- AIM OF THE EXERCISE -
Nothing outside the range is wanted. Repeat exactly the lines below from the one with "J1 pin 2: GND -> +5V" through the one with "R14: 13k (+5V, GND) -> none".

Change detection outputs
- Opening Delimiter -

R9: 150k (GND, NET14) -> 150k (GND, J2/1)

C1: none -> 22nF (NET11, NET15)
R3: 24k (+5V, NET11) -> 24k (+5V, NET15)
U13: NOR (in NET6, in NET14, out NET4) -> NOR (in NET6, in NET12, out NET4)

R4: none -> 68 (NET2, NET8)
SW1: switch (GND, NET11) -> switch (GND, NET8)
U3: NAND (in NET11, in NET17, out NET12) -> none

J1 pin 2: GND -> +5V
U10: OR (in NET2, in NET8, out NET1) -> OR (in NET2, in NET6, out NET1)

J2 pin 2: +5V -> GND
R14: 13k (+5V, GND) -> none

- Closing Delimiter -
- Opening Delimiter -

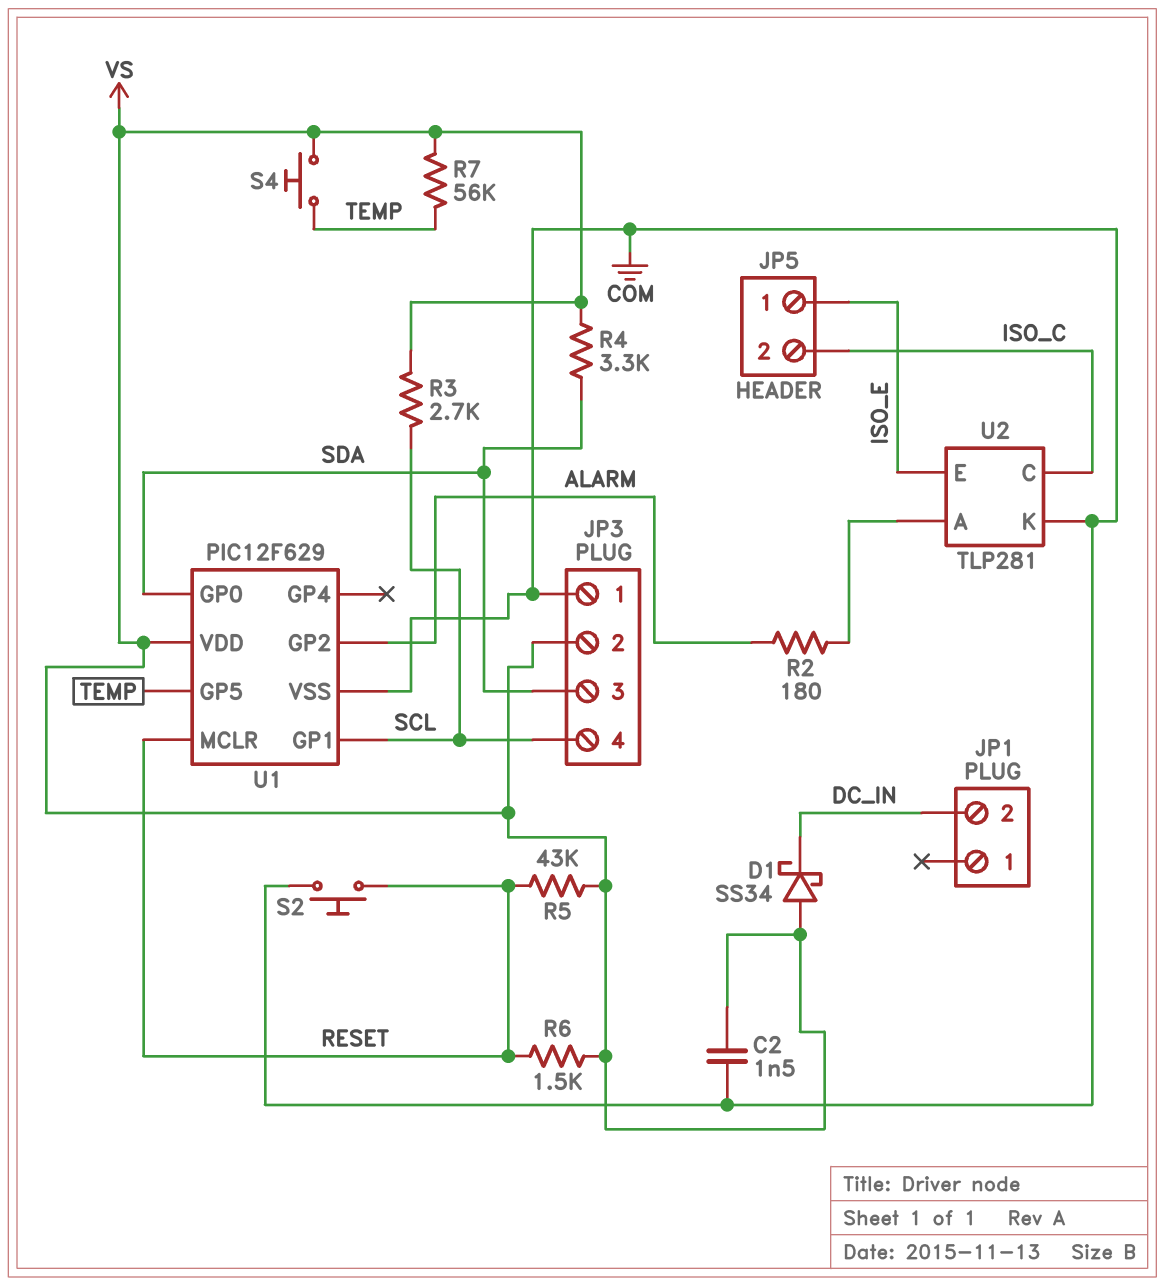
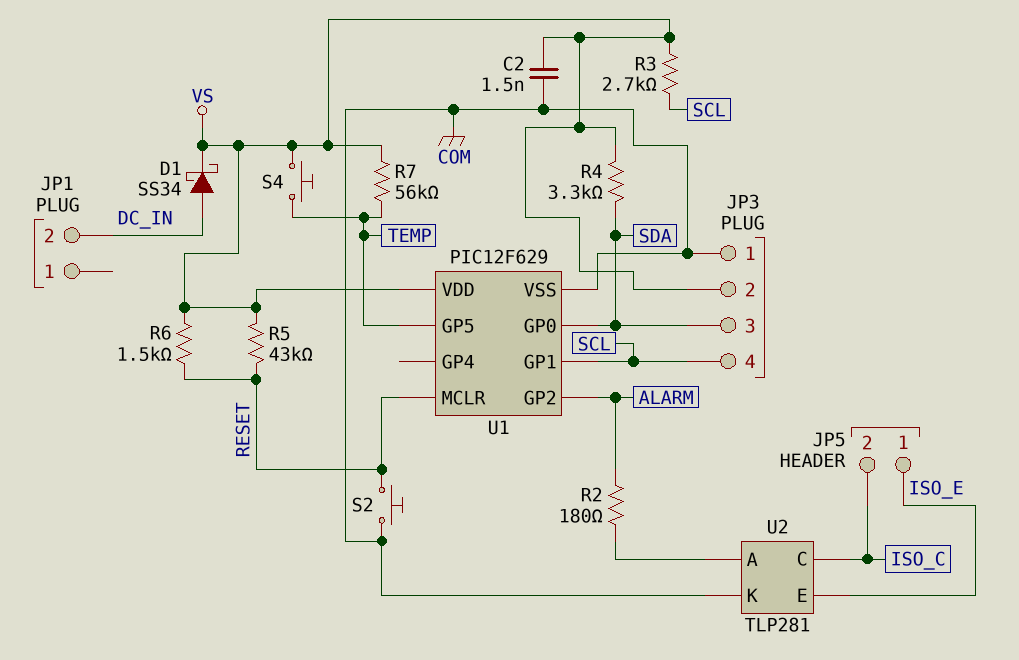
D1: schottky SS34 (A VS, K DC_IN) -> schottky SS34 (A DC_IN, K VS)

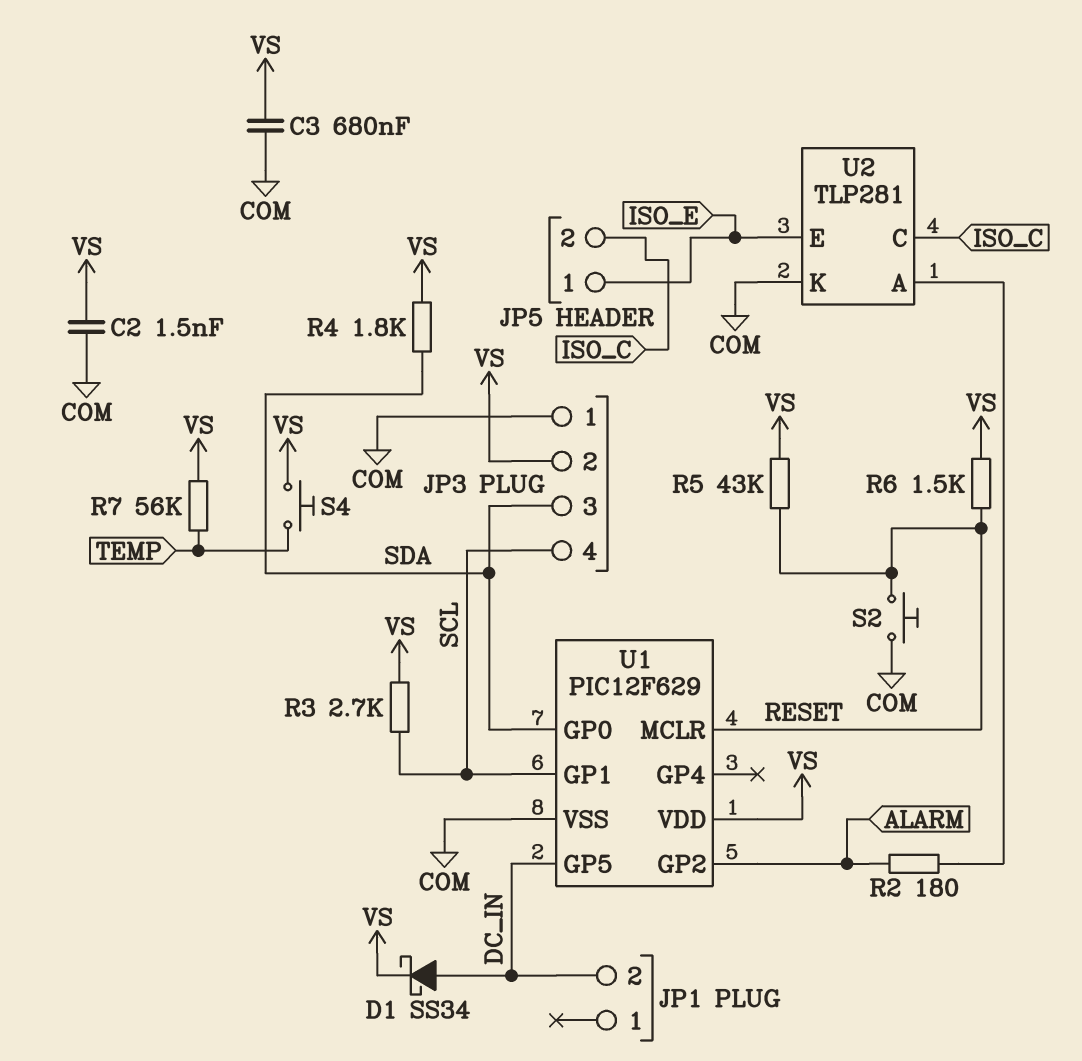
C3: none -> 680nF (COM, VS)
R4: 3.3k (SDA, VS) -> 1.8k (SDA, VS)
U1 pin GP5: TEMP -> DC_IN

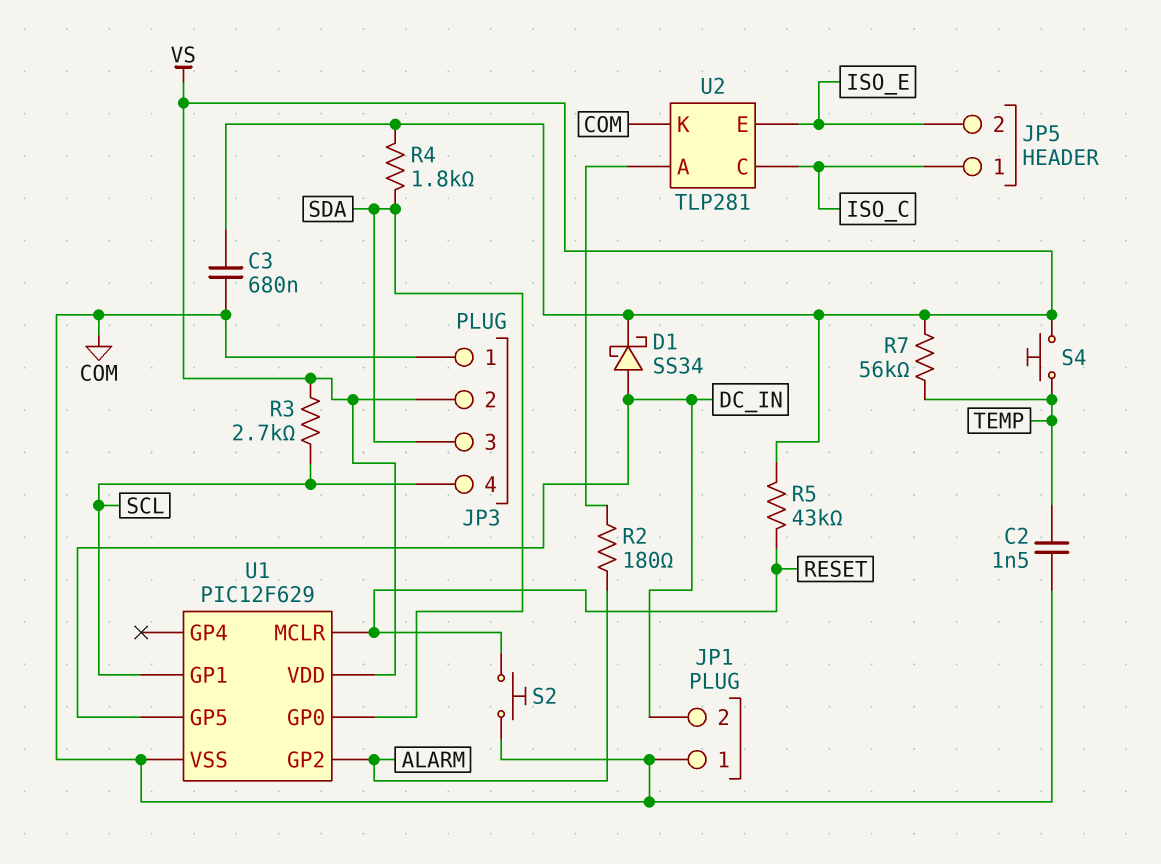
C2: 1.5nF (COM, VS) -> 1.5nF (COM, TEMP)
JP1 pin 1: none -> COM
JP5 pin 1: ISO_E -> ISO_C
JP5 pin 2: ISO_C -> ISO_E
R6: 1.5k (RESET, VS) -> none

- Closing Delimiter -

- WORKED SOLUTION -
J1 pin 2: GND -> +5V
U10: OR (in NET2, in NET8, out NET1) -> OR (in NET2, in NET6, out NET1)

J2 pin 2: +5V -> GND
R14: 13k (+5V, GND) -> none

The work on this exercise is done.